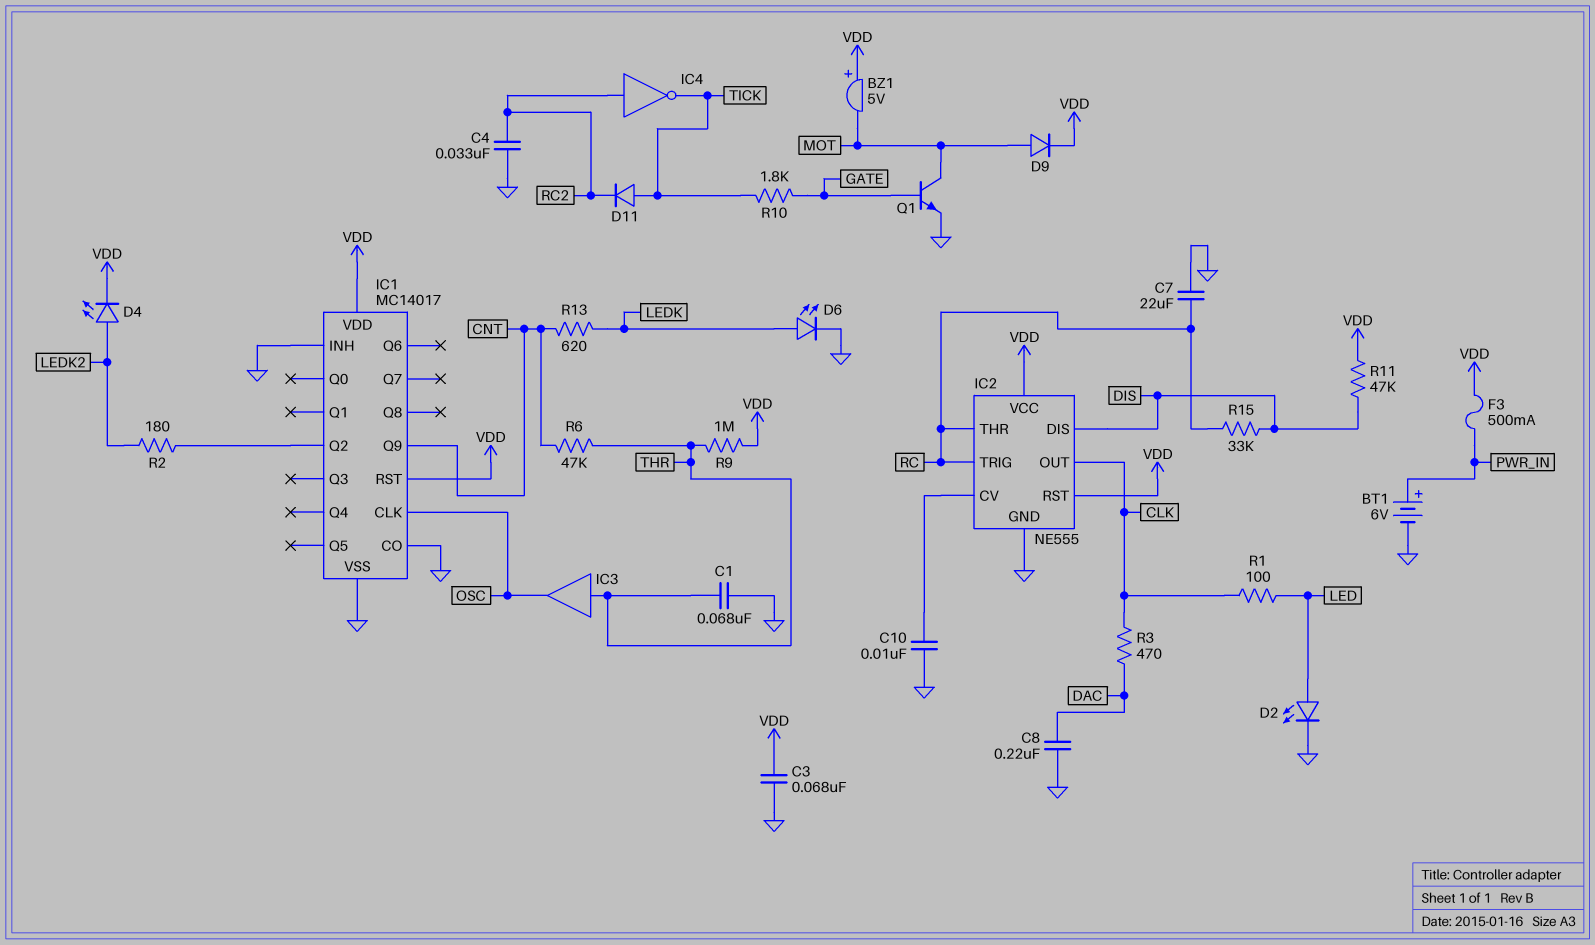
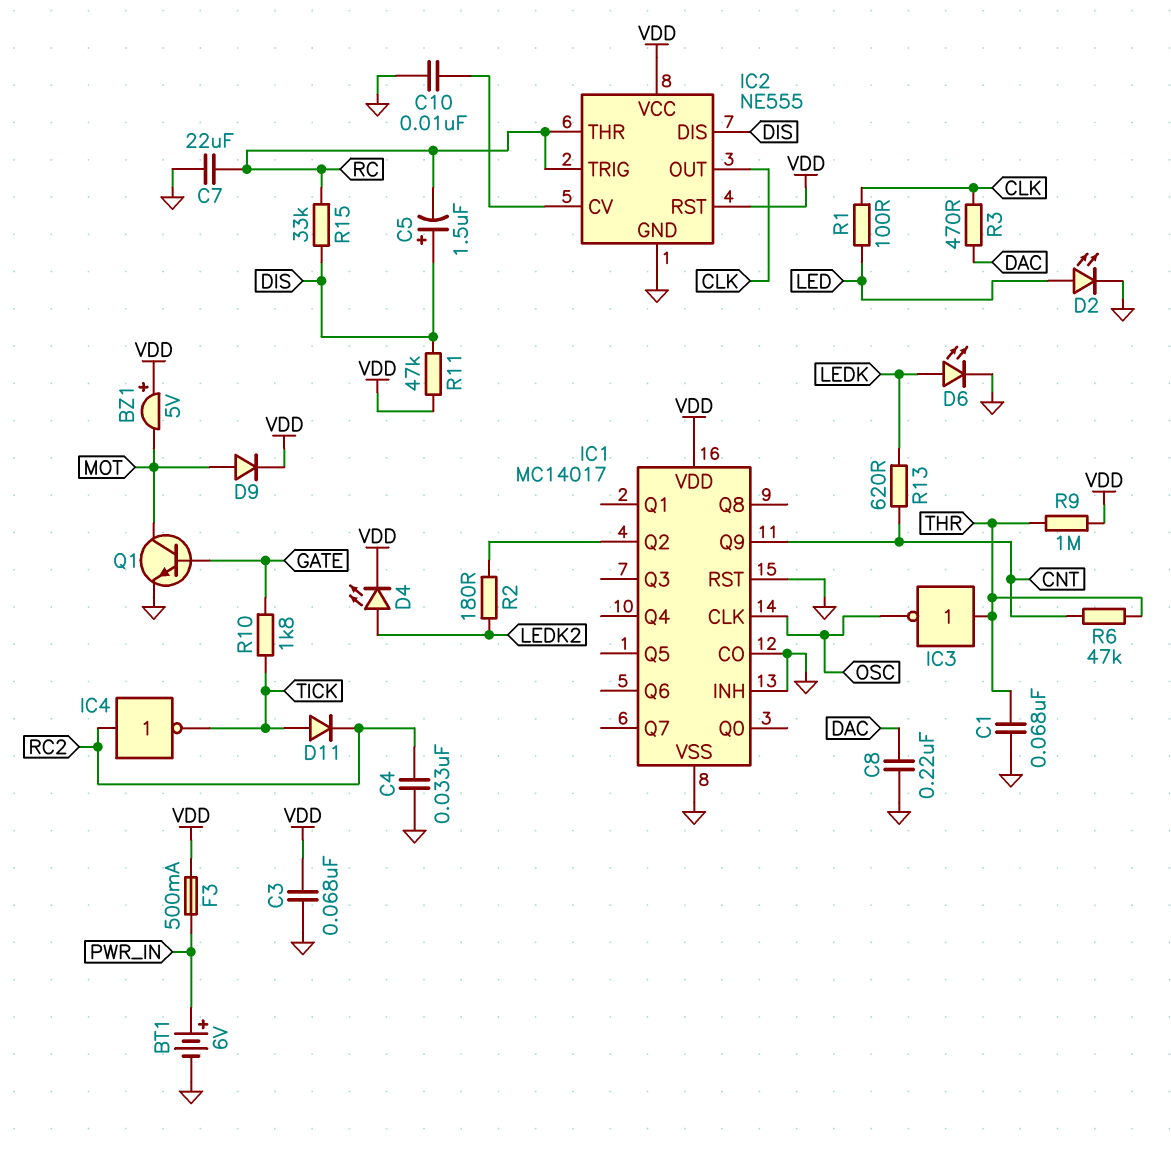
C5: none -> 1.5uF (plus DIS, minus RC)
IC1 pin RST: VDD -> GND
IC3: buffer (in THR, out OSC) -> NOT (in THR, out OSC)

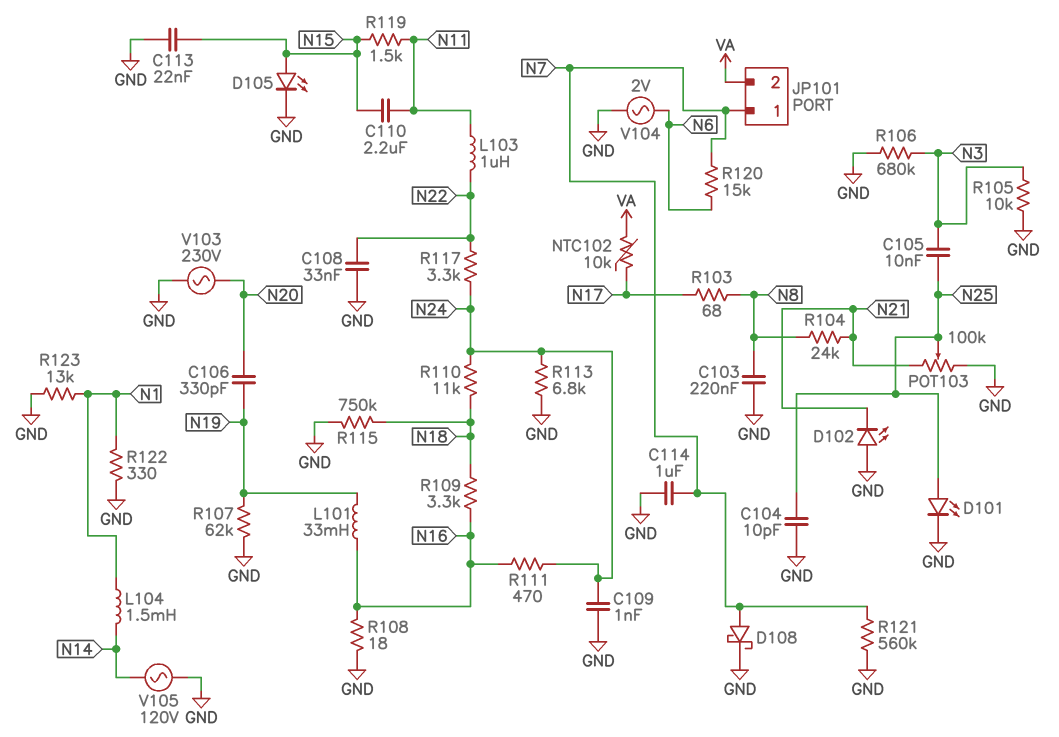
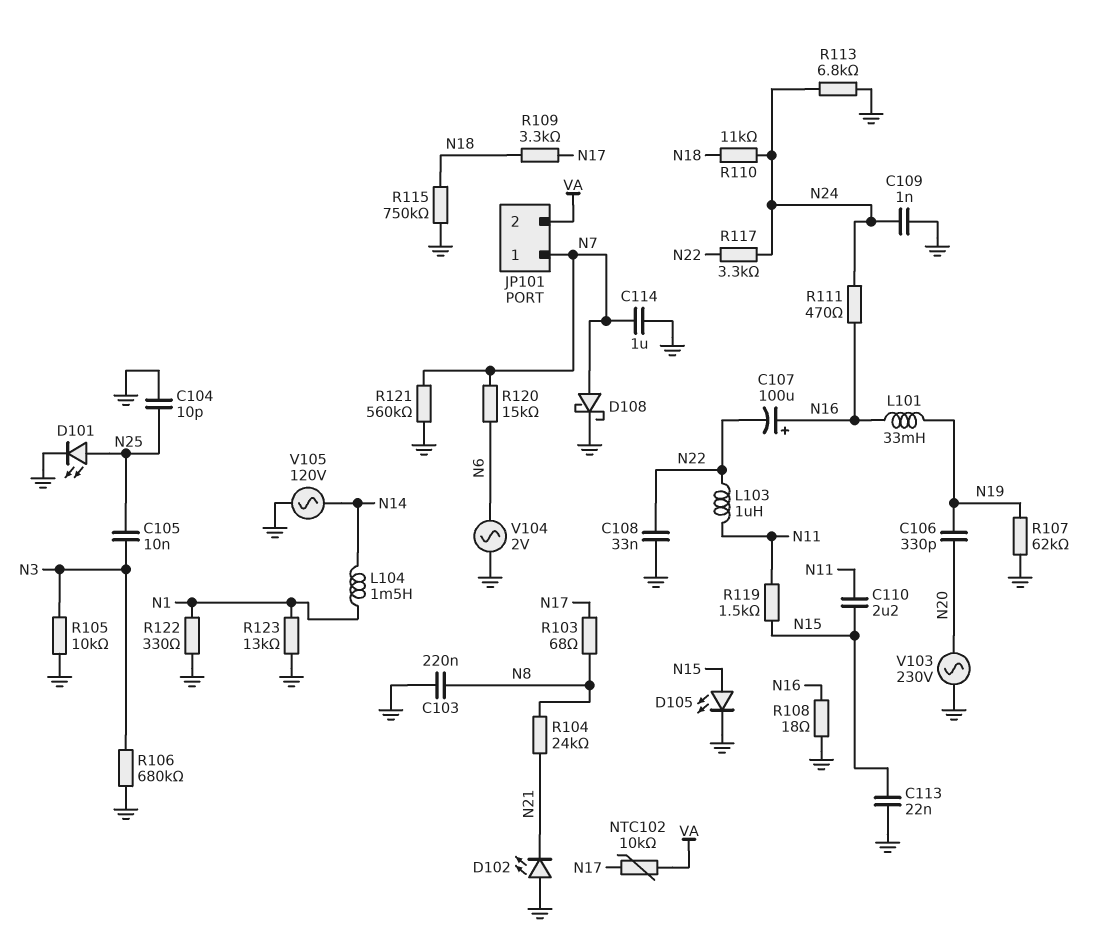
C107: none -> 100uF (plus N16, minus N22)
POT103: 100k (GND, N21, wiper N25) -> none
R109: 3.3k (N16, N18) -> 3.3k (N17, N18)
+ + + +
**WORK INSTRUCTION**
Within the data above, find the lines that contain the word "minus" and copy each of them.

**THE COMPLETED TASK**
C5: none -> 1.5uF (plus DIS, minus RC)
C107: none -> 100uF (plus N16, minus N22)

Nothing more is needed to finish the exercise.